Required work:
Your response should be an exact reproduction of the data below, beginning at the line containing "orange scissors: 3 -> 4" and ending with the final line.

[Spatial object tracking data]
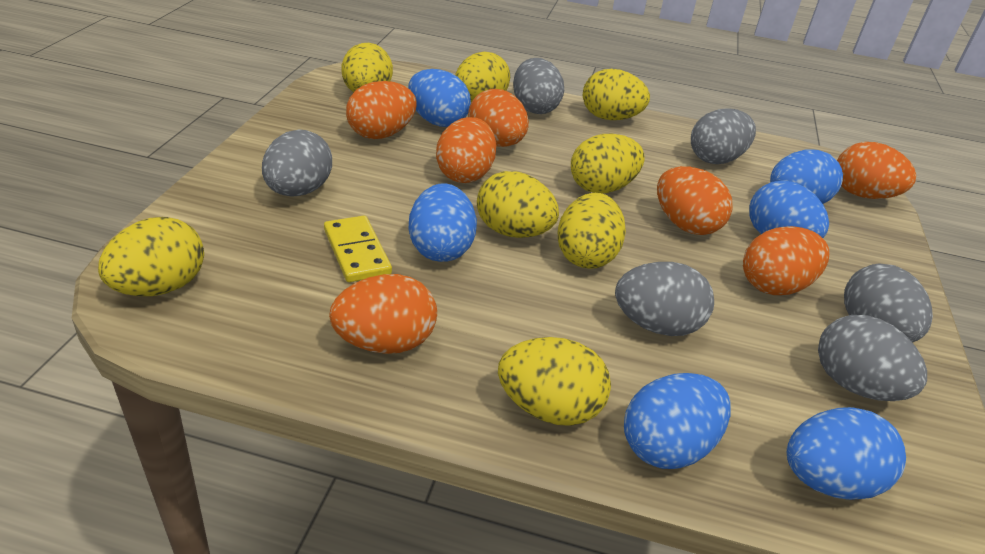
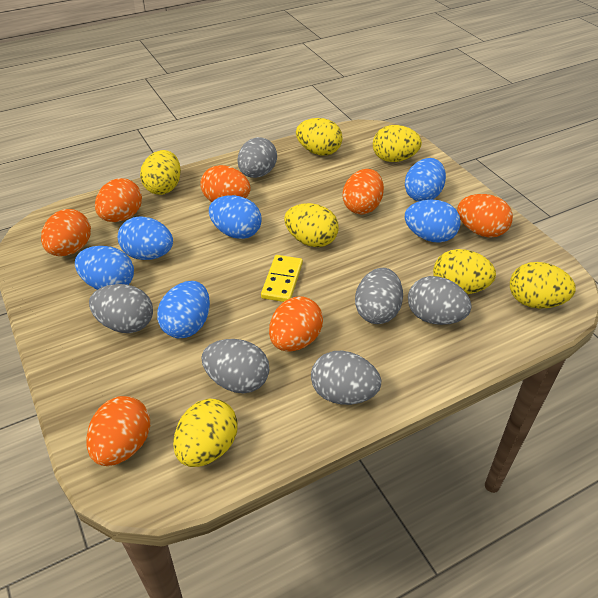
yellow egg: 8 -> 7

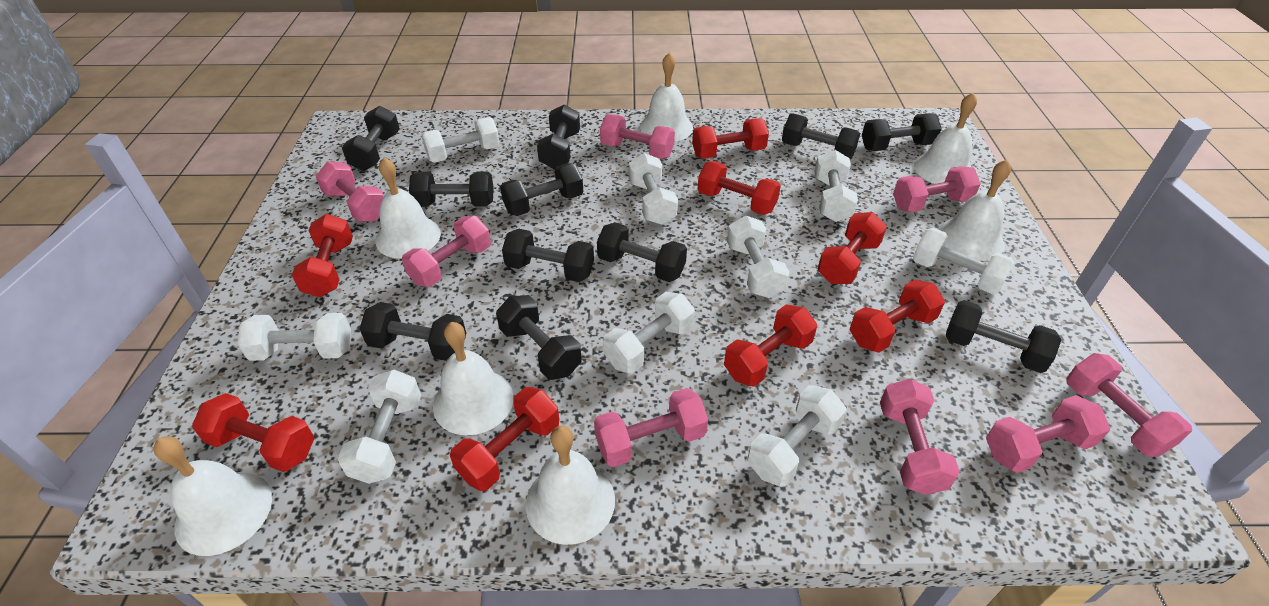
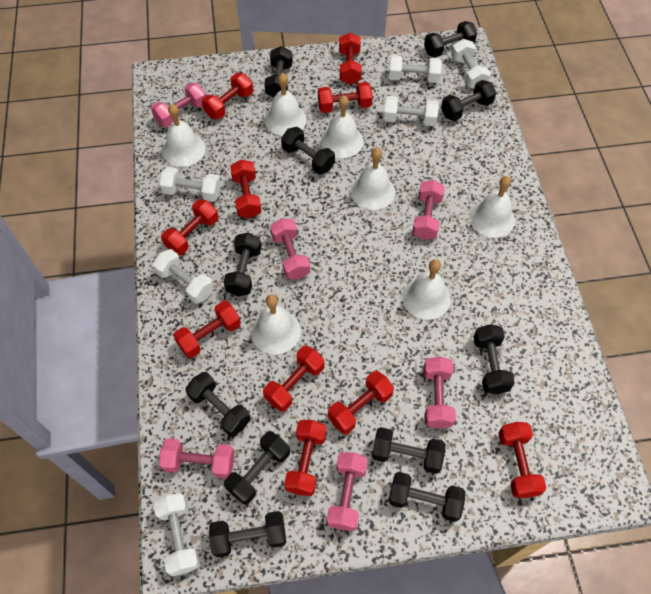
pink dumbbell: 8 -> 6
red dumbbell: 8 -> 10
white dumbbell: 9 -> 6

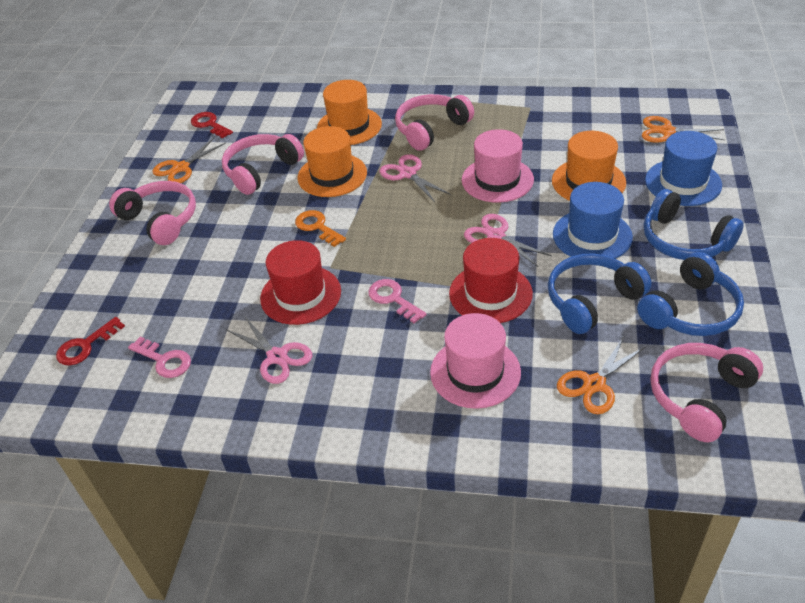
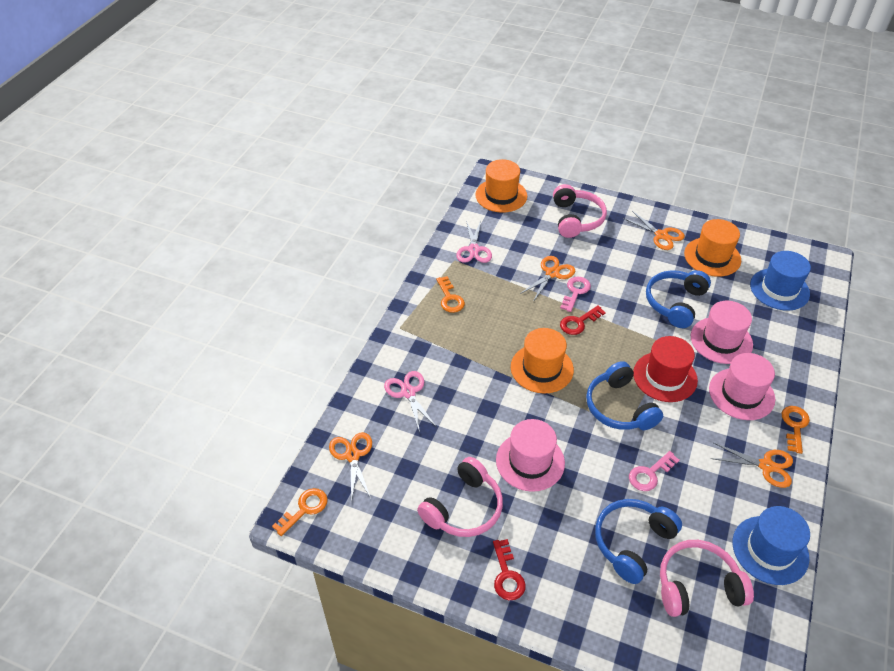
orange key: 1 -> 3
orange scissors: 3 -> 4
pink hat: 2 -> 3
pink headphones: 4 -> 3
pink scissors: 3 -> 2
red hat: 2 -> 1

Expected answer:
orange scissors: 3 -> 4
pink hat: 2 -> 3
pink headphones: 4 -> 3
pink scissors: 3 -> 2
red hat: 2 -> 1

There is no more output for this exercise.